Work task: Update the listing below by replacing every occurrence of "highlighted by a blue box" with "marked by a blue box" and changing nothing else. Leave the pictures out of your answer.

Input data:
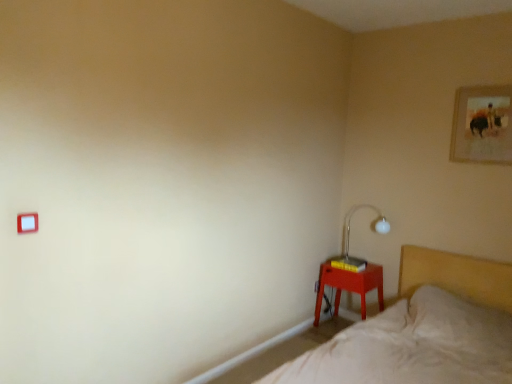
Locate an element on the screen. The width and height of the screenshot is (512, 384). vacant space situated above matte plastic nightstand at lower right (from a real-world perspective) is located at coordinates (349, 264).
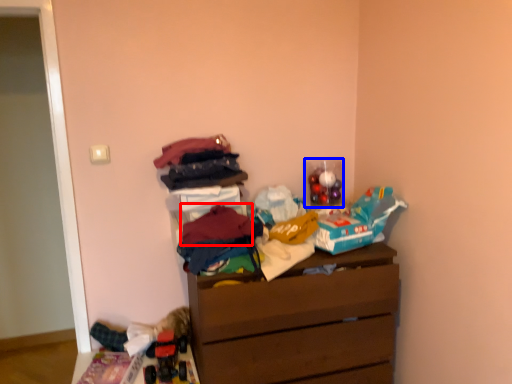
Question: Which object is further to the camera taking this photo, clothing (highlighted by a red box) or toy (highlighted by a blue box)?

Choices:
 (A) clothing
 (B) toy

Answer: (B)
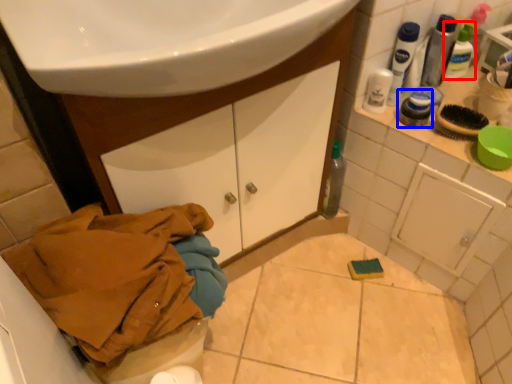
Question: Which of the following is the closest to the observer, mouthwash (highlighted by a red box) or toiletry (highlighted by a blue box)?

Choices:
 (A) mouthwash
 (B) toiletry

Answer: (B)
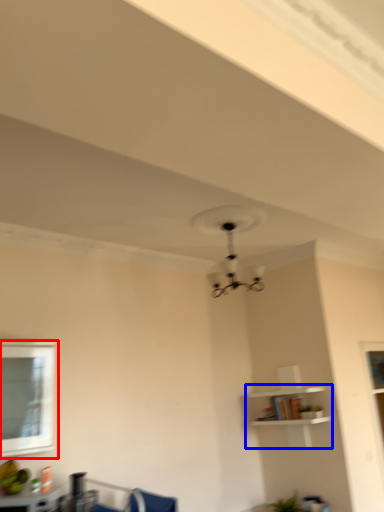
Question: Among these objects, which one is farthest to the camera, window (highlighted by a red box) or shelf (highlighted by a blue box)?

Choices:
 (A) window
 (B) shelf

Answer: (B)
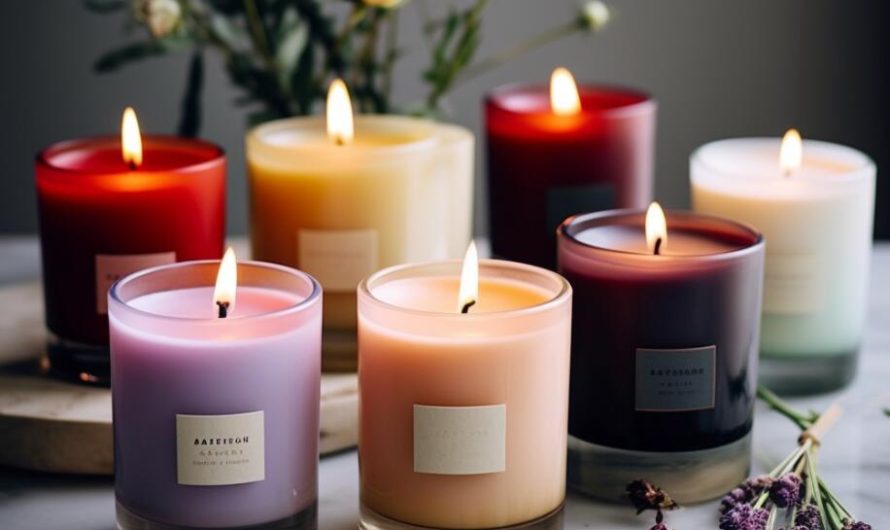
Where is `candle flame`? candle flame is located at coordinates (132, 131), (227, 273), (336, 104), (468, 280), (564, 94), (656, 218), (794, 151).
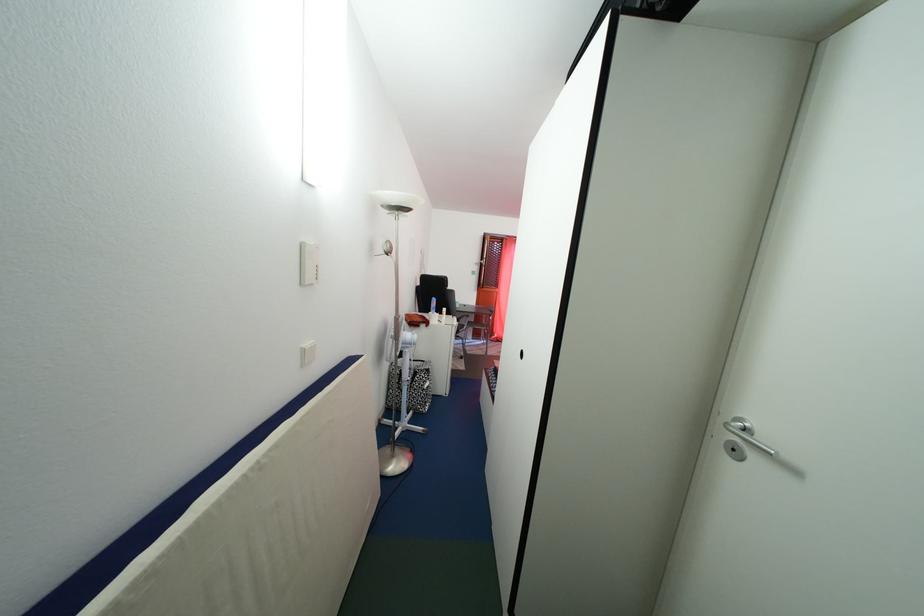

Written solution:
Locate an element on the screen. The width and height of the screenshot is (512, 384). vacant space situated above matte plastic nightstand at lower right (from a real-world perspective) is located at coordinates (349, 264).
Question: Which object is further to the camera taking this photo, clothing (highlighted by a red box) or toy (marked by a blue box)?

Choices:
 (A) clothing
 (B) toy

Answer: (B)
Question: Which of the following is the closest to the observer, mouthwash (highlighted by a red box) or toiletry (marked by a blue box)?

Choices:
 (A) mouthwash
 (B) toiletry

Answer: (B)
Question: Among these objects, which one is farthest to the camera, window (highlighted by a red box) or shelf (marked by a blue box)?

Choices:
 (A) window
 (B) shelf

Answer: (B)
Where is `candle flame`? candle flame is located at coordinates (132, 131), (227, 273), (336, 104), (468, 280), (564, 94), (656, 218), (794, 151).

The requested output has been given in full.